Problem to solve
Take the entries below and print only the lines from the one with "black brick H6:I8" through the one with "green brick I7:I8", exactly as they stand, both ends included.

Data for review

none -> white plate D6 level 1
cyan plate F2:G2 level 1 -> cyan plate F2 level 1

==

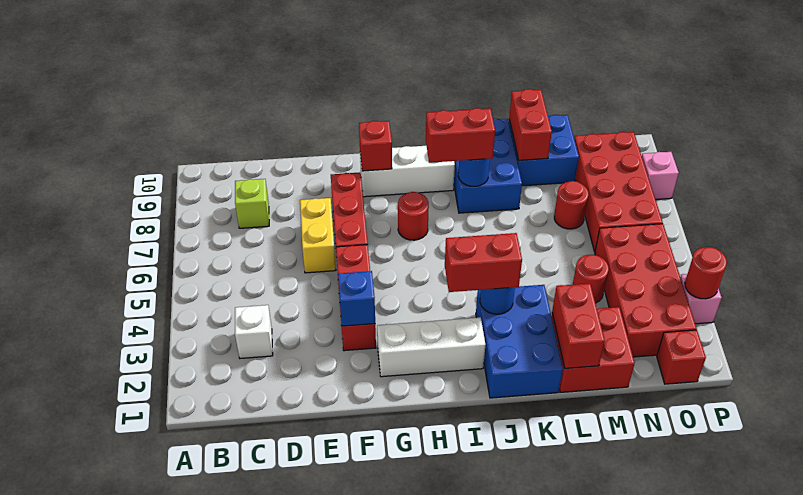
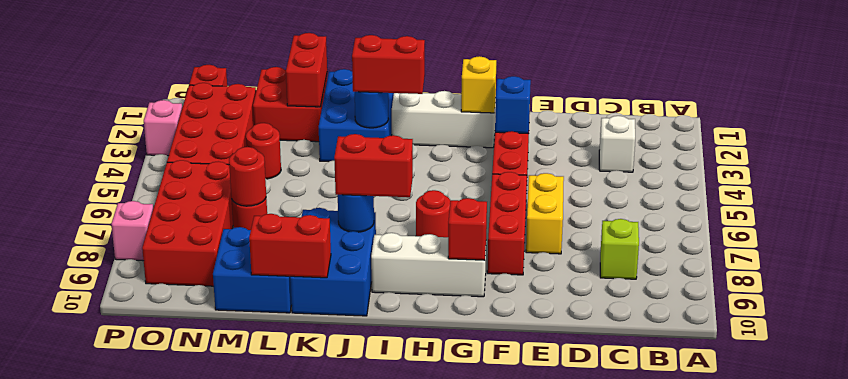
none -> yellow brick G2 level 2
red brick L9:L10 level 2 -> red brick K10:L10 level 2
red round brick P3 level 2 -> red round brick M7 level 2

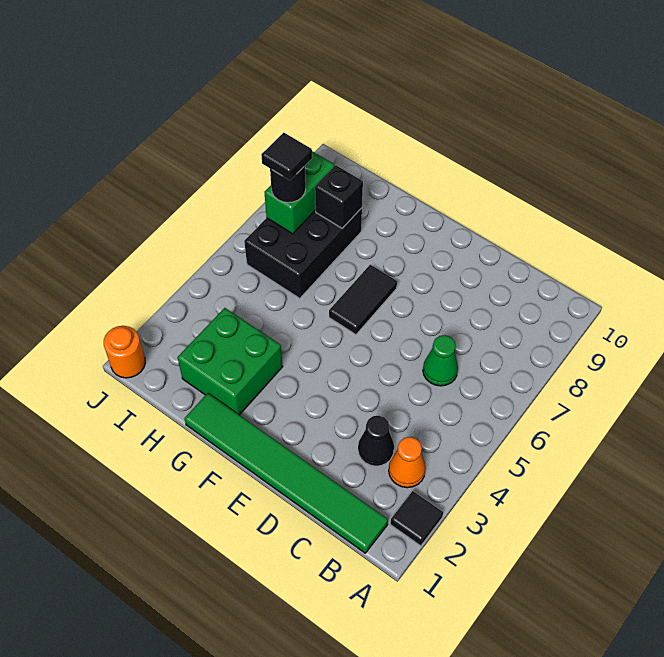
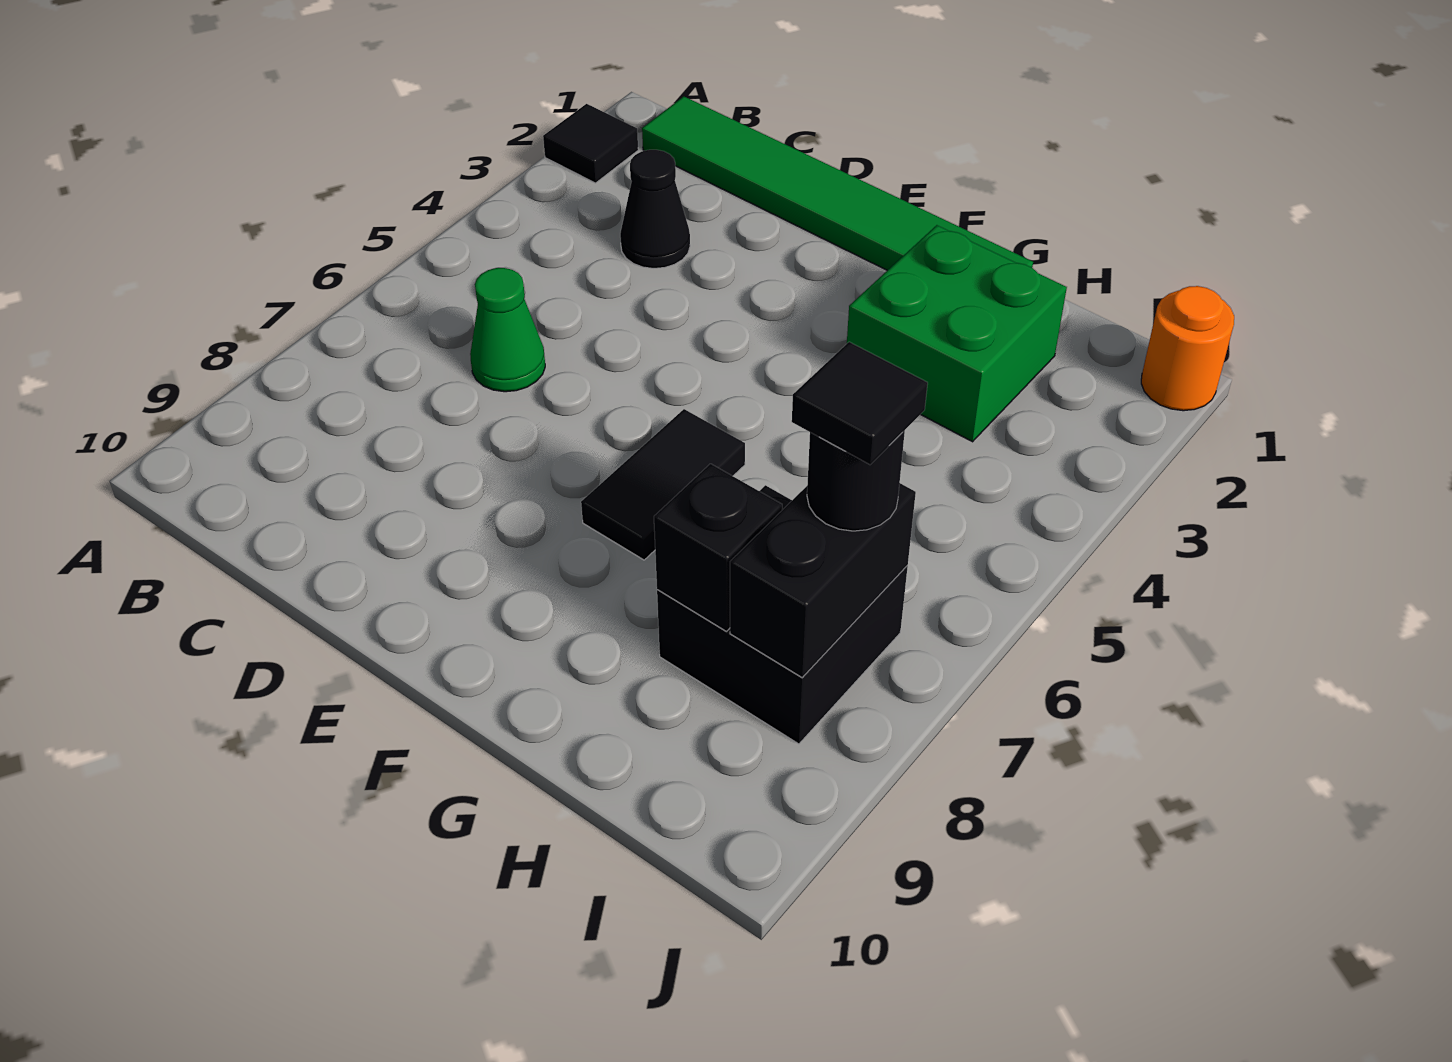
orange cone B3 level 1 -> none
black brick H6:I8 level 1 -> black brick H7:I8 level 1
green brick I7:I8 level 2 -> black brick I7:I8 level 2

--

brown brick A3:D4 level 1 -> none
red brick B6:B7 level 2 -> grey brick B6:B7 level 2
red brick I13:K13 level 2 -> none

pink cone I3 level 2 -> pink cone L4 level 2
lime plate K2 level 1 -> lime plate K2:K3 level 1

Answer to this task
black brick H6:I8 level 1 -> black brick H7:I8 level 1
green brick I7:I8 level 2 -> black brick I7:I8 level 2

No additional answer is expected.